ABOUT THIS TASK
Give again exactly the lines that run from the start of the records to the line holding "relocated | yellow_sekoru", both ends counted. Do not include the pictures.

DATA
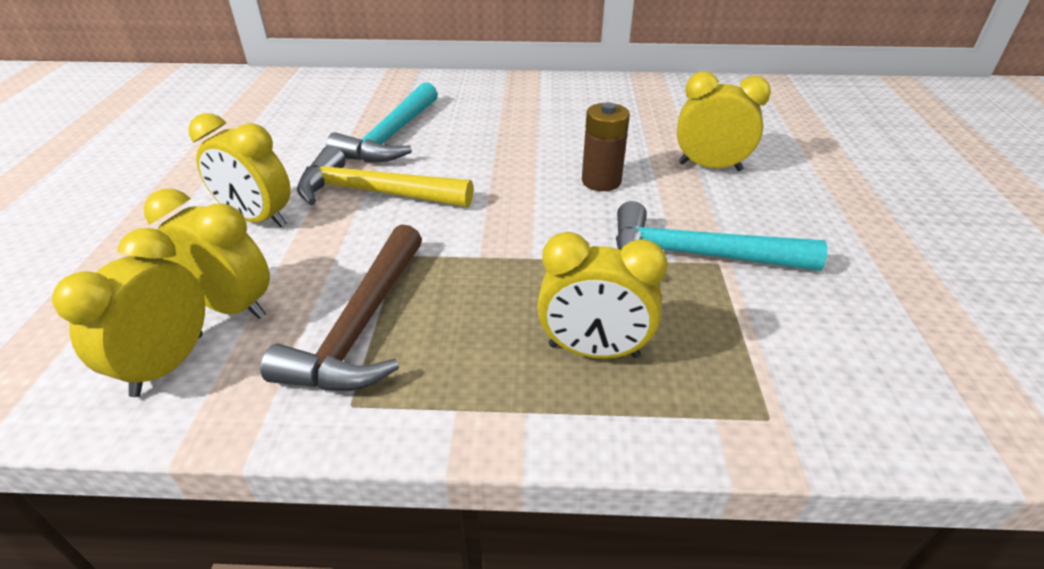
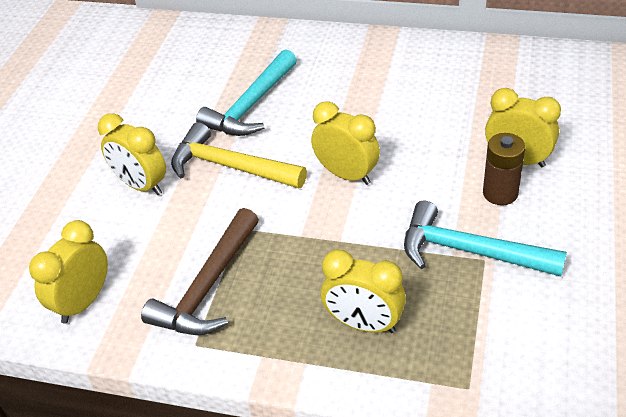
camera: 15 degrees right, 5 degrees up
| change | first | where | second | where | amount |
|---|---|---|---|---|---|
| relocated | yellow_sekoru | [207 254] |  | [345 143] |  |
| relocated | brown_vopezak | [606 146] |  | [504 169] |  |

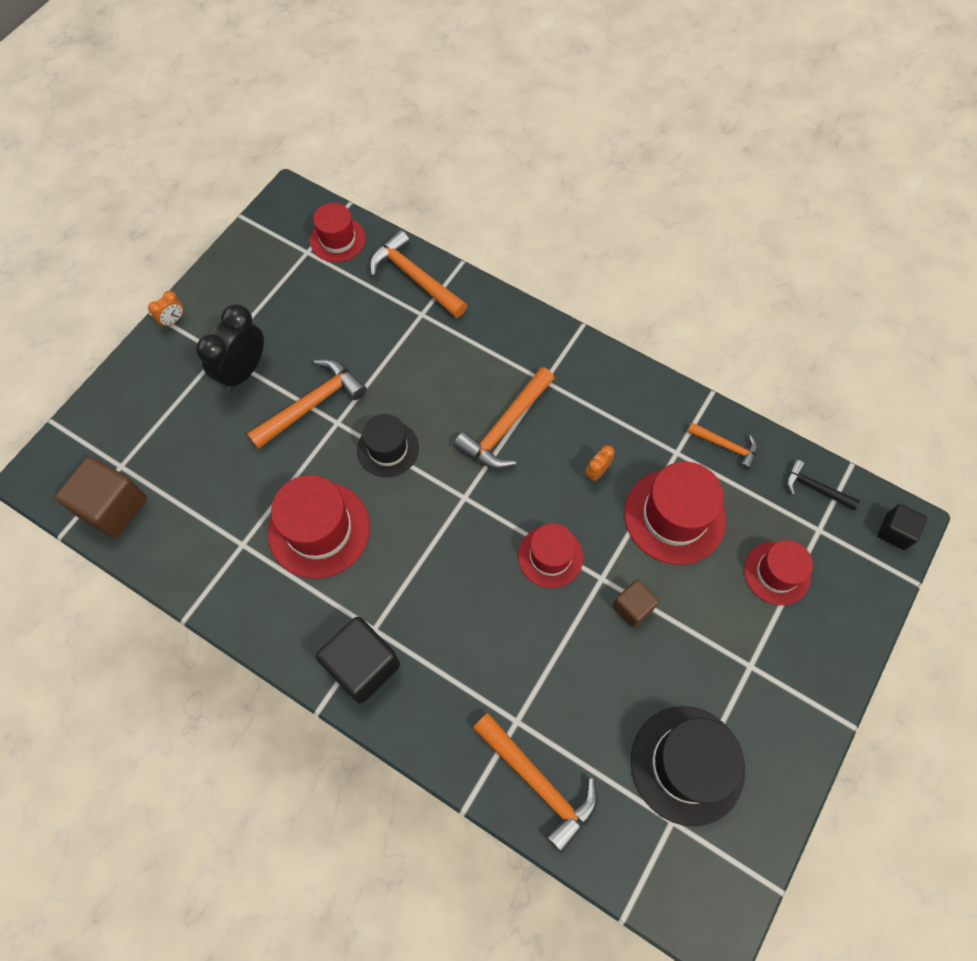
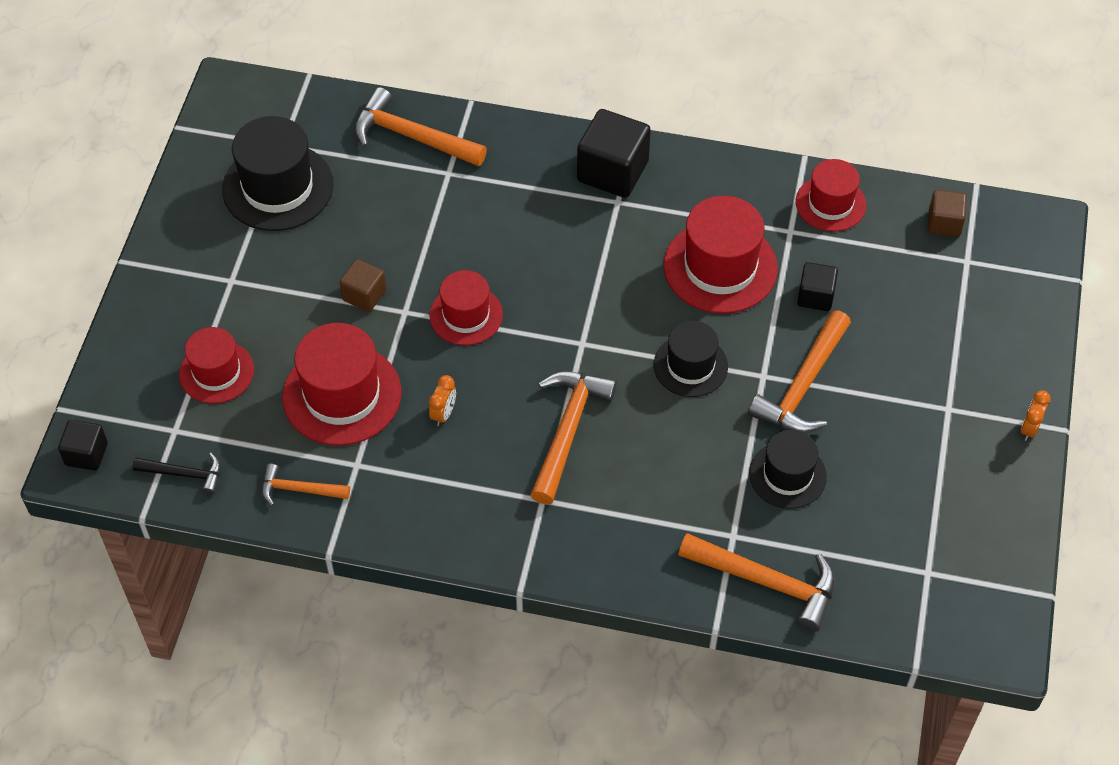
camera: 160 degrees right, 10 degrees down
| change | first | where | second | where | amount |
|---|---|---|---|---|---|
| appeared |  |  | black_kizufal | [788 469] |  |
| relocated | red_kizufal | [338 232] |  | [831 195] |  |
| appeared |  |  | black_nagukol | [817 286] |  |
| size | brown_nagukol | [101 497] |  | [947 213] | x0.57 |
| missing | black_sekoru | [230 347] |  |  |  |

REPLY TO THE EXERCISE
camera: 15 degrees right, 5 degrees up
| change | first | where | second | where | amount |
|---|---|---|---|---|---|
| relocated | yellow_sekoru | [207 254] |  | [345 143] |  |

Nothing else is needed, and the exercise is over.